TO DO
Please state the number of lines in the listing that contain the word "none", and nothing else.

RECORDS PROVIDED
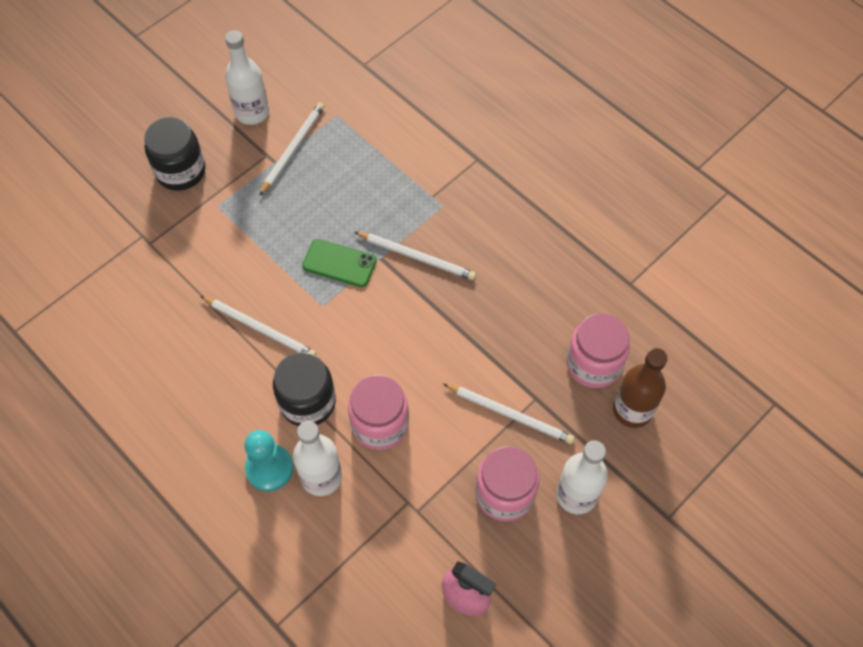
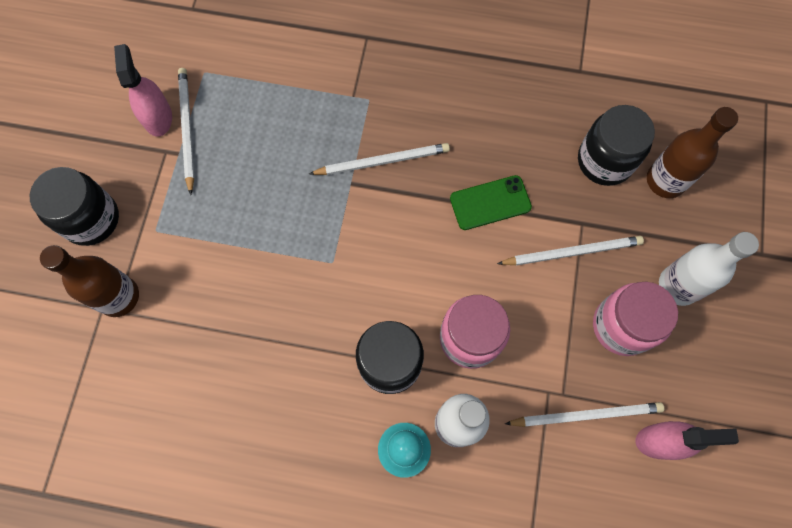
camera: 35 degrees left, 10 degrees up
(159, 235) = (118, 297): none -> brown bottle
(252, 112) = (118, 117): white bottle -> none
(260, 328) = (291, 323): white pencil -> white pencil (586, 415)
(279, 128) = (157, 117): none -> pink spray bottle
(339, 263) = (317, 212): green phone -> green phone (490, 203)
(593, 364) = (605, 161): pink jar -> black jar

RESPONSE AREA
3